Pointing data for pages and screens
● ● ●

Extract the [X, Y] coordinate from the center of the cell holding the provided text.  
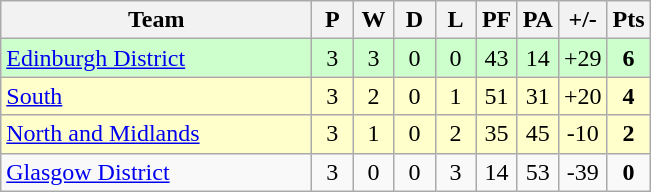
W [374, 20]
Edinburgh District [156, 58]
P [332, 20]
6 [628, 58]
51 [496, 96]
L [456, 20]
-39 [582, 172]
South [156, 96]
PA [538, 20]
45 [538, 134]
+29 [582, 58]
+/- [582, 20]
Team [156, 20]
35 [496, 134]
-10 [582, 134]
Pts [628, 20]
53 [538, 172]
D [414, 20]
43 [496, 58]
31 [538, 96]
North and Midlands [156, 134]
4 [628, 96]
Glasgow District [156, 172]
PF [496, 20]
+20 [582, 96]
Find where the given text appears and provide that cell's center as (X, Y) coordinate. 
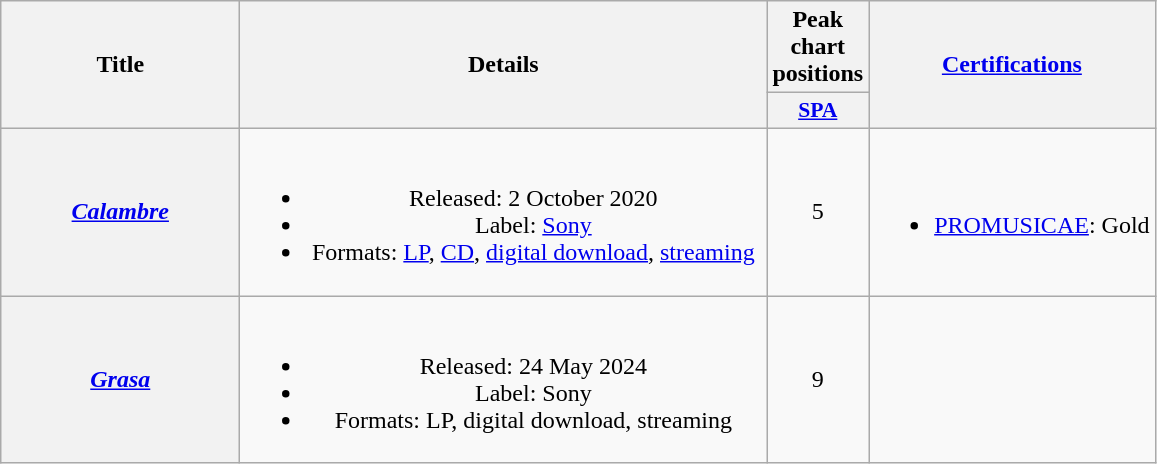
5 (818, 212)
Released: 24 May 2024Label: SonyFormats: LP, digital download, streaming (504, 380)
Calambre (120, 212)
SPA (818, 111)
Grasa (120, 380)
9 (818, 380)
PROMUSICAE: Gold (1012, 212)
Released: 2 October 2020Label: SonyFormats: LP, CD, digital download, streaming (504, 212)
Certifications (1012, 65)
Details (504, 65)
Peak chart positions (818, 47)
Title (120, 65)
Output the (x, y) coordinate of the center of the cell containing the given text.  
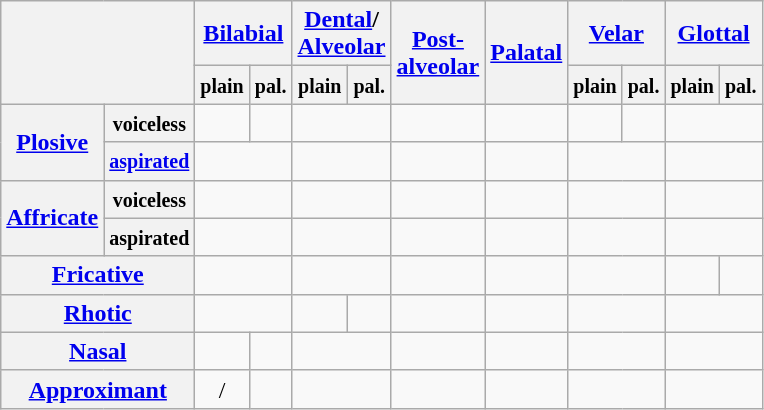
Nasal (98, 351)
Affricate (52, 218)
Fricative (98, 275)
Dental/Alveolar (342, 34)
Plosive (52, 142)
Palatal (526, 52)
Bilabial (244, 34)
Rhotic (98, 313)
Approximant (98, 389)
Post-alveolar (438, 52)
/ (222, 389)
Glottal (714, 34)
Velar (616, 34)
Find where the given text appears and provide that cell's center as [x, y] coordinate. 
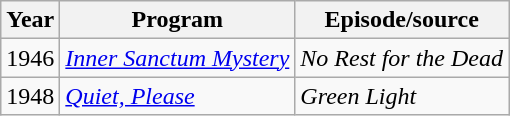
1948 [30, 96]
Episode/source [402, 20]
Inner Sanctum Mystery [178, 58]
Green Light [402, 96]
1946 [30, 58]
Program [178, 20]
Year [30, 20]
No Rest for the Dead [402, 58]
Quiet, Please [178, 96]
From the cell containing the given text, extract its center point as [X, Y] coordinate. 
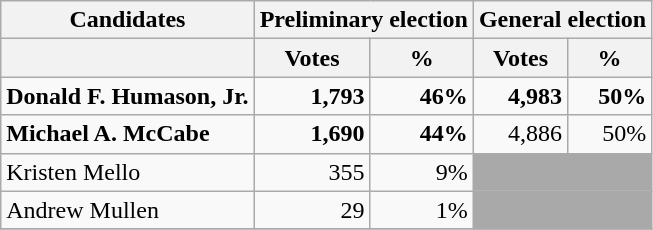
Kristen Mello [128, 172]
Donald F. Humason, Jr. [128, 96]
4,983 [520, 96]
355 [312, 172]
9% [422, 172]
General election [562, 20]
1% [422, 210]
29 [312, 210]
1,793 [312, 96]
Andrew Mullen [128, 210]
Candidates [128, 20]
1,690 [312, 134]
4,886 [520, 134]
44% [422, 134]
46% [422, 96]
Preliminary election [364, 20]
Michael A. McCabe [128, 134]
Provide the (X, Y) coordinate of the cell's center where the given text is located.  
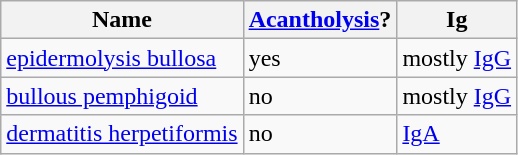
Acantholysis? (320, 20)
bullous pemphigoid (122, 96)
Name (122, 20)
Ig (457, 20)
IgA (457, 134)
yes (320, 58)
epidermolysis bullosa (122, 58)
dermatitis herpetiformis (122, 134)
From the cell containing the given text, extract its center point as (X, Y) coordinate. 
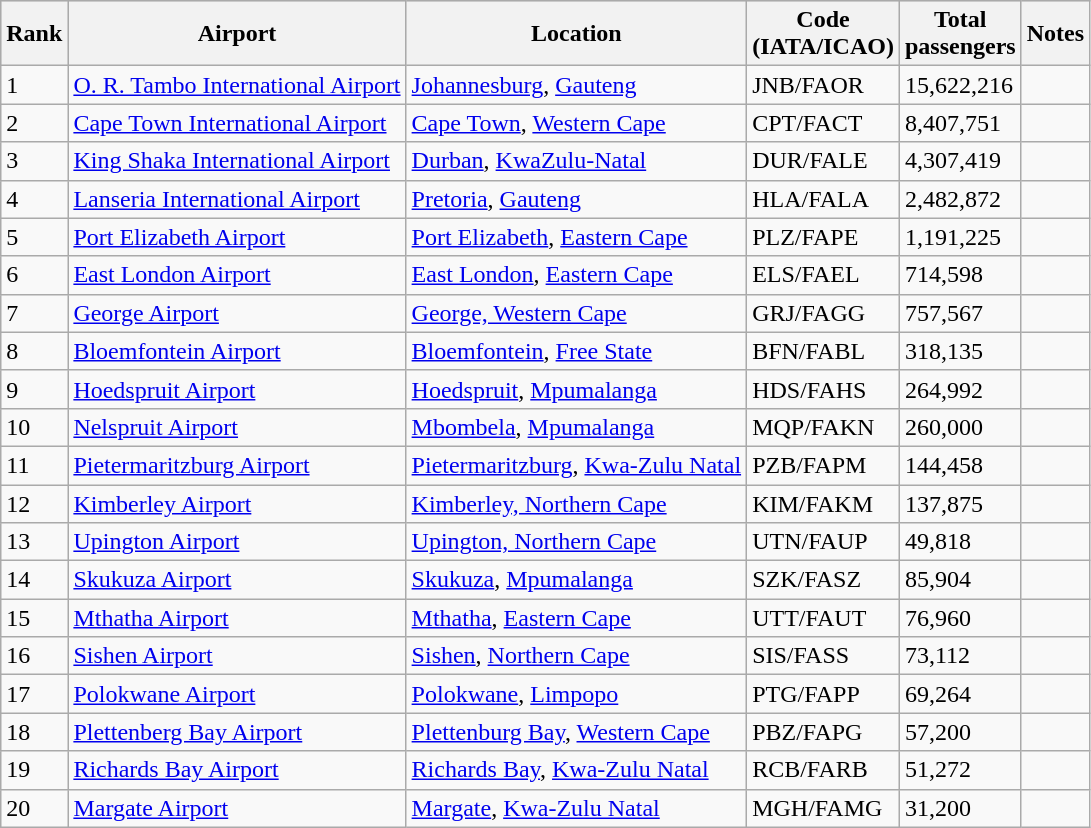
ELS/FAEL (824, 275)
Sishen Airport (237, 656)
144,458 (960, 465)
1 (34, 85)
76,960 (960, 618)
PBZ/FAPG (824, 732)
51,272 (960, 770)
Cape Town International Airport (237, 123)
Code(IATA/ICAO) (824, 34)
Margate, Kwa-Zulu Natal (576, 808)
Rank (34, 34)
KIM/FAKM (824, 503)
7 (34, 313)
MQP/FAKN (824, 427)
Sishen, Northern Cape (576, 656)
PTG/FAPP (824, 694)
Mthatha Airport (237, 618)
Plettenburg Bay, Western Cape (576, 732)
Margate Airport (237, 808)
UTT/FAUT (824, 618)
2,482,872 (960, 199)
Airport (237, 34)
11 (34, 465)
Hoedspruit, Mpumalanga (576, 389)
MGH/FAMG (824, 808)
57,200 (960, 732)
8 (34, 351)
Durban, KwaZulu-Natal (576, 161)
East London, Eastern Cape (576, 275)
Richards Bay Airport (237, 770)
14 (34, 580)
12 (34, 503)
15,622,216 (960, 85)
Upington, Northern Cape (576, 542)
Kimberley, Northern Cape (576, 503)
Mthatha, Eastern Cape (576, 618)
HDS/FAHS (824, 389)
RCB/FARB (824, 770)
4,307,419 (960, 161)
Location (576, 34)
JNB/FAOR (824, 85)
Plettenberg Bay Airport (237, 732)
DUR/FALE (824, 161)
Pietermaritzburg, Kwa-Zulu Natal (576, 465)
10 (34, 427)
George, Western Cape (576, 313)
Kimberley Airport (237, 503)
Polokwane, Limpopo (576, 694)
BFN/FABL (824, 351)
Polokwane Airport (237, 694)
PZB/FAPM (824, 465)
SIS/FASS (824, 656)
19 (34, 770)
85,904 (960, 580)
CPT/FACT (824, 123)
Skukuza Airport (237, 580)
PLZ/FAPE (824, 237)
31,200 (960, 808)
264,992 (960, 389)
King Shaka International Airport (237, 161)
Bloemfontein, Free State (576, 351)
73,112 (960, 656)
Bloemfontein Airport (237, 351)
Lanseria International Airport (237, 199)
69,264 (960, 694)
Pietermaritzburg Airport (237, 465)
Skukuza, Mpumalanga (576, 580)
Notes (1055, 34)
Port Elizabeth Airport (237, 237)
HLA/FALA (824, 199)
Richards Bay, Kwa-Zulu Natal (576, 770)
13 (34, 542)
49,818 (960, 542)
Nelspruit Airport (237, 427)
20 (34, 808)
George Airport (237, 313)
Hoedspruit Airport (237, 389)
757,567 (960, 313)
5 (34, 237)
UTN/FAUP (824, 542)
18 (34, 732)
Port Elizabeth, Eastern Cape (576, 237)
16 (34, 656)
137,875 (960, 503)
GRJ/FAGG (824, 313)
17 (34, 694)
8,407,751 (960, 123)
6 (34, 275)
3 (34, 161)
9 (34, 389)
Johannesburg, Gauteng (576, 85)
2 (34, 123)
Pretoria, Gauteng (576, 199)
318,135 (960, 351)
Cape Town, Western Cape (576, 123)
1,191,225 (960, 237)
4 (34, 199)
15 (34, 618)
Mbombela, Mpumalanga (576, 427)
East London Airport (237, 275)
O. R. Tambo International Airport (237, 85)
SZK/FASZ (824, 580)
260,000 (960, 427)
Totalpassengers (960, 34)
Upington Airport (237, 542)
714,598 (960, 275)
Locate the cell with the specified text and output its [x, y] center coordinate. 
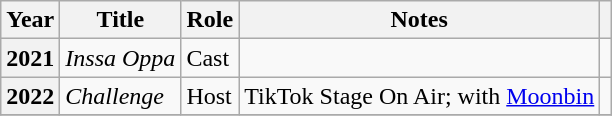
Year [30, 20]
2021 [30, 58]
2022 [30, 96]
Title [120, 20]
Notes [420, 20]
Challenge [120, 96]
Inssa Oppa [120, 58]
TikTok Stage On Air; with Moonbin [420, 96]
Role [210, 20]
Host [210, 96]
Cast [210, 58]
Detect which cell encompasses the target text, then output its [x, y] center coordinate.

● ● ●

# Job
Give the lines of the listing as a numbered list, starting at its first line and ending at the line containing "Output the (x, y)", with blank lines and pictures left out.

# Response to the exercise
1. Extract the [X, Y] coordinate from the center of the cell holding the provided text.  
2. W [374, 20]
3. Edinburgh District [156, 58]
4. P [332, 20]
5. 6 [628, 58]
6. 51 [496, 96]
7. L [456, 20]
8. -39 [582, 172]
9. South [156, 96]
10. PA [538, 20]
11. 45 [538, 134]
12. +29 [582, 58]
13. +/- [582, 20]
14. Team [156, 20]
15. 35 [496, 134]
16. -10 [582, 134]
17. Pts [628, 20]
18. 53 [538, 172]
19. D [414, 20]
20. 43 [496, 58]
21. 31 [538, 96]
22. North and Midlands [156, 134]
23. 4 [628, 96]
24. Glasgow District [156, 172]
25. PF [496, 20]
26. +20 [582, 96]
27. Find where the given text appears and provide that cell's center as (X, Y) coordinate. 
28. 5 (818, 212)
29. Released: 24 May 2024Label: SonyFormats: LP, digital download, streaming (504, 380)
30. Calambre (120, 212)
31. SPA (818, 111)
32. Grasa (120, 380)
33. 9 (818, 380)
34. PROMUSICAE: Gold (1012, 212)
35. Released: 2 October 2020Label: SonyFormats: LP, CD, digital download, streaming (504, 212)
36. Certifications (1012, 65)
37. Details (504, 65)
38. Peak chart positions (818, 47)
39. Title (120, 65)
40. Output the (x, y) coordinate of the center of the cell containing the given text.  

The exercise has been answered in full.